══ EXERCISE INPUTS

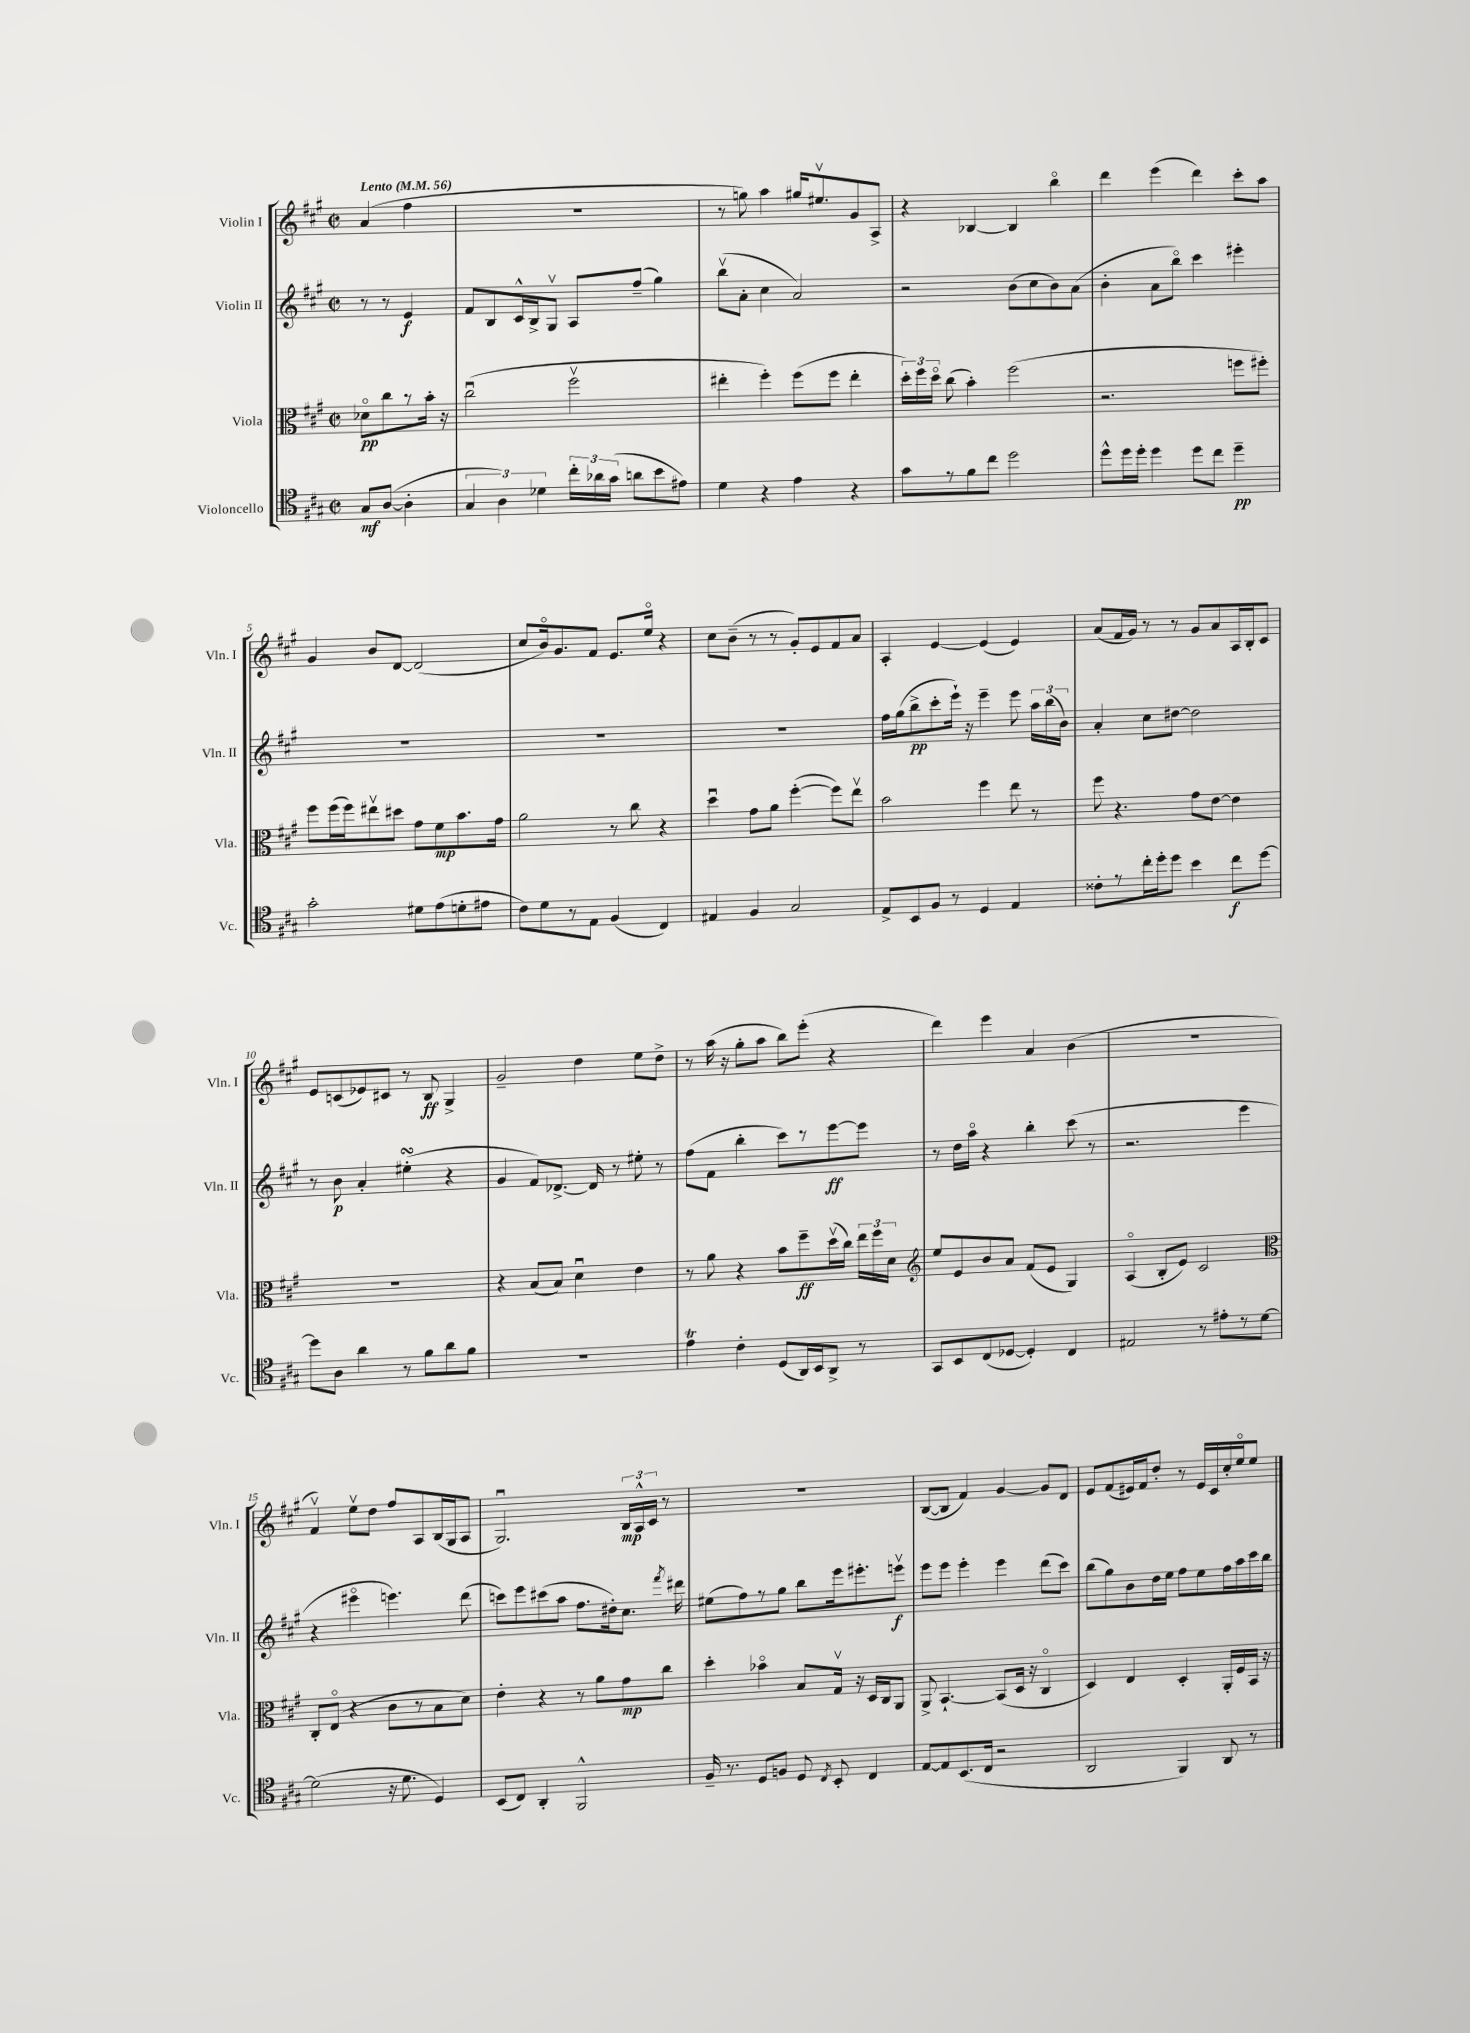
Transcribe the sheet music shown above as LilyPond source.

<<
\new StaffGroup <<
\new Staff = "s0" \with { instrumentName = "Violin I" shortInstrumentName = "Vln. I" } {
    \clef treble \key a \major \defaultTimeSignature \time 2/2 \partial 2 \tempo "Lento" 4 = 56
    \autoBeamOff a'4( fis''4 |
    r1 |
    r8 g''8) a''4 gis''16[ eis''8.\upbow gis'8 a8]-> |
    r4 bes4~ bes4 b''4\flageolet |
    d'''4 e'''4( d'''4) cis'''8[-. a''8] |
    gis'4 b'8[ d'8]~ d'2( |
    cis''8[ b'16\flageolet) gis'8. fis'8] e'8.[ e''16]\flageolet r4 |
    cis''8[ b'8]--( r8 r8 gis'8[-.) e'8 fis'8 a'8] |
    a4-. e'4~ e'4( e'4) |
    a'8[( fis'16 gis'16]) r8 r8 gis'8[ a'8 a16 b16-. cis'8] |
    e'8[ c'8( ees'8) cis'8] r8 b8\ff gis4-> |
    gis'2-- d''4 e''8[ d''8]-> |
    r8 a''16( r16 gis''8[-. a''8] b''8[) e'''8]-.( r4 |
    d'''4) e'''4 a'4 b'4( |
    R1 |
    fis'4\upbow) e''8[\upbow d''8] fis''8[ a8 b16( gis16 a8] |
    gis2.\downbow) \tuplet 3/2 { b16[\mp a16-^ cis'16] } r8 |
    R1 |
    b8[~( b8] fis'4) gis'4~ gis'8[ d'8] |
    e'8[ fis'8( eis'16) fis'16 d''8]-. r8 eis'16[ cis'16 cis''16-. e''16\flageolet e''8] \bar "|." |
}
\new Staff = "s1" \with { instrumentName = "Violin II" shortInstrumentName = "Vln. II" } {
    \clef treble \key a \major \defaultTimeSignature \time 2/2 \partial 2
    \autoBeamOff r8 r8 e'4\f |
    fis'8[ b8 cis'16-^ b16-> gis8]\upbow a8[ fis''8]--( gis''4) |
    b''8[\upbow( a'8]-. cis''4 a'2) |
    r2 b'8[( cis''8 b'8) a'8]( |
    b'4-. a'8[ b''8]\flageolet) cis'''4 eis'''4-. |
    R1 |
    R1 |
    R1 |
    fis''16[ gis''16( b''8->\pp cis'''8-. e'''16]-!) r16 e'''4-- e'''8 \tuplet 3/2 { a''16[ b''16( b'16]) } |
    a'4-. cis''8[ dis''8]~ dis''2 |
    r8 b'8\p a'4-. eis''4-.\turn( r4 |
    gis'4 fis'8[) des'8.]~-> des'16 r8 eis''8-. r8 |
    fis''8[( fis'8] b''4-. cis'''8[) r8 e'''8~\ff e'''8] |
    r8 d''16[ a''16]\flageolet r4 b''4-. cis'''8( r8 |
    r2. e'''4 |
    r4 eis'''4\flageolet e'''4.) d'''8( |
    c'''8[) e'''8 cis'''8( a''8] fis''8.[ dis''16-.) cis''8.] \acciaccatura { fis'''8 } dis'''16 |
    eis''8[( fis''8) r8 gis''8] b''8[ e'''16 eis'''8.-. e'''8]\upbow\f |
    e'''8[ e'''8] e'''4-. e'''4 d'''8[( cis'''8]) |
    b''8[( gis''8) b'8 d''16 e''16] fis''8[ e''8 fis''16 a''16 cis'''16 b''16] \bar "|." |
}
\new Staff = "s2" \with { instrumentName = "Viola" shortInstrumentName = "Vla." } {
    \clef alto \key a \major \defaultTimeSignature \time 2/2 \partial 2
    \autoBeamOff des'8[\flageolet\pp cis''8 r8 b'16]-. r16 |
    cis''2\downbow( fis''2\upbow |
    eis''4-. fis''4-.) fis''8[( fis''8] eis''4-. |
    \tuplet 3/2 { d''16[-.) fis''16 d''16]\flageolet } cis''8( b'4-.) fis''2( |
    r2. f''8[ fis''8]-.) |
    fis''8[ fis''16( fis''16) eis''8\upbow dis''8] gis'8[ fis'8\mp b'8. gis'16] |
    a'2 r8 cis''8 r4 |
    d''4\downbow gis'8[ a'8] fis''4~-.( fis''8[) e''8]\upbow |
    b'2 fis''4 e''8 r8 |
    fis''8 r4. gis'8[ e'8]~ e'4 |
    r1 |
    r4 b8[( b8]) d'4\downbow e'4 |
    r8 a'8 r4 b'8[ fis''8--\ff d''16\upbow( cis''16]) \tuplet 3/2 { e''16[ fis''16 d'16] } |
    \clef treble e''8[ e'8 b'8 a'8] fis'8[( e'8] gis4) |
    a4\flageolet( b8[-. e'8]) cis'2 |
    \clef alto cis8[-. e8]\flageolet( r4 cis'8[ r8 b8 d'8]) |
    e'4-. r4 r8 a'8[ gis'8\mp cis''8] |
    d''4-. bes'4\flageolet b8[ gis16]\upbow r16 d16[ cis16 a,8] |
    a,8-> b,4.~-! b,8[( d16] r16 cis4\flageolet |
    d4) e4 d4-. a,16[-. fis16 b,16] r16 \bar "|." |
}
\new Staff = "s3" \with { instrumentName = "Violoncello" shortInstrumentName = "Vc." } {
    \clef tenor \key a \major \defaultTimeSignature \time 2/2 \partial 2
    \autoBeamOff gis8[\mf a8]~( a4-. |
    \tuplet 3/2 { gis4 a4) des'4 } \tuplet 3/2 { cis''16[-. aes'16 gis'16]( } a'8[ b'8 eis'8]) |
    d'4 r4 e'4 r4 |
    gis'8[ r8 fis'8 cis''8] d''2 |
    d''8[-^ d''16 d''16]-. d''4 d''8[ cis''8] d''4--\pp |
    gis'2-. dis'8[ e'8( d'8-. eis'8] |
    cis'8[) d'8 r8 e8] fis4( cis4) |
    eis4 fis4 gis2 |
    e8[-> b,8 fis8] r8 d4 e4 |
    cisis'8[-. r8 cis''16-. d''16-. d''8] b'4 cis''8[\f d''8]~ |
    d''8[ a8] a'4 r8 fis'8[ a'8 fis'8] |
    R1 |
    e'4\trill cis'4-. d8[( a,16) b,16 a,8]-> r8 |
    gis,8[ b,8 cis8( des8]~ des4-.) cis4 |
    eis2 r8 eis'8[-. r8 d'8]~ |
    d'2( r16 d'8. d4) |
    b,8[( cis8]) a,4-. fis,2-^ |
    fis16-- r8. d8[ f8] d8 \acciaccatura { cis8 } b,8-. cis4 |
    e8[~ e8 b,8.( cis16] r2 |
    a,2 fis,4) a,8 r8 \bar "|." |
}
>>
>>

════

| WHAT YOU NEED TO DO |
Show each line above that contains the string "downbow".

| OUTPUT BELOW |
    gis2.\downbow) \tuplet 3/2 { b16[\mp a16-^ cis'16] } r8 |
    cis''2\downbow( fis''2\upbow |
    d''4\downbow gis'8[ a'8] fis''4~-.( fis''8[) e''8]\upbow |
    r4 b8[( b8]) d'4\downbow e'4 |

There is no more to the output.